**Dataset excerpts**

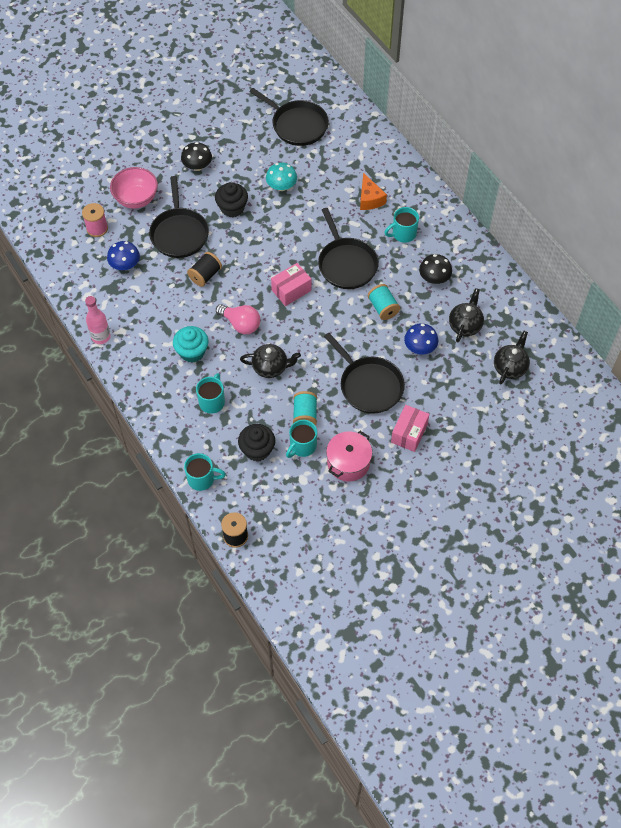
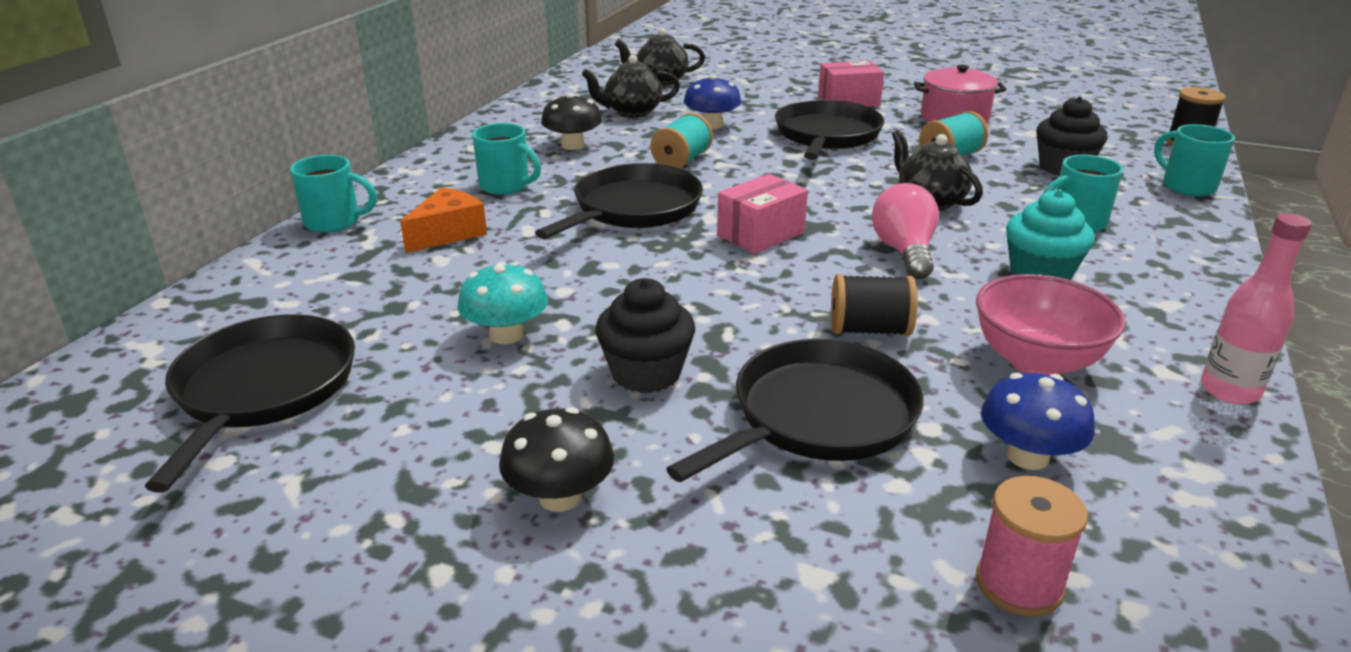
camera: 125 degrees left, 30 degrees down
(136, 199) = (813, 560): pink bowl -> pink bowl (1036, 361)
(291, 290) = (760, 234): pink box -> pink box turned 60 degrees counterclockwise
(302, 446) = (994, 145): turquoise mug -> turquoise mug (334, 222)

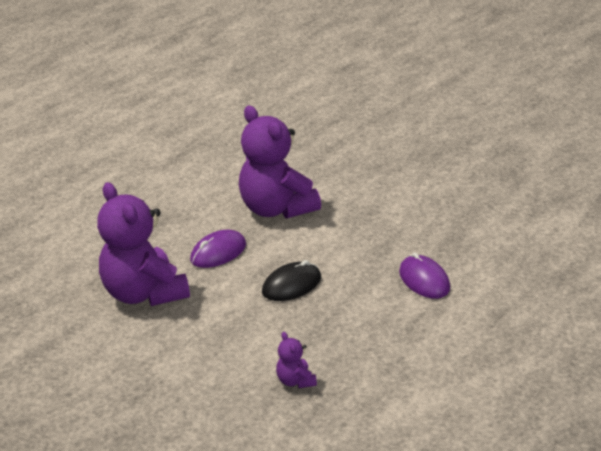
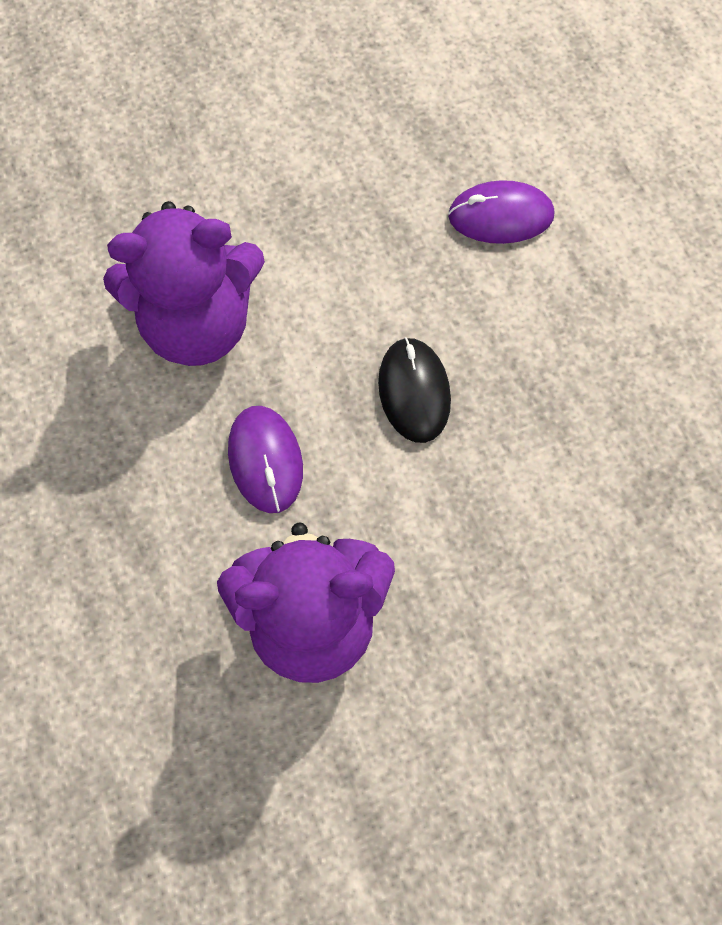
camera: 65 degrees left, 35 degrees up
(295, 381) = (638, 484): purple teddy bear -> none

**What the task asks**
Print only the lines from the line that contains "(136, 199) = (813, 560): pink" to the final line of the data, inclusive. Pictures stay out.

**Solution for this task**
(136, 199) = (813, 560): pink bowl -> pink bowl (1036, 361)
(291, 290) = (760, 234): pink box -> pink box turned 60 degrees counterclockwise
(302, 446) = (994, 145): turquoise mug -> turquoise mug (334, 222)

camera: 65 degrees left, 35 degrees up
(295, 381) = (638, 484): purple teddy bear -> none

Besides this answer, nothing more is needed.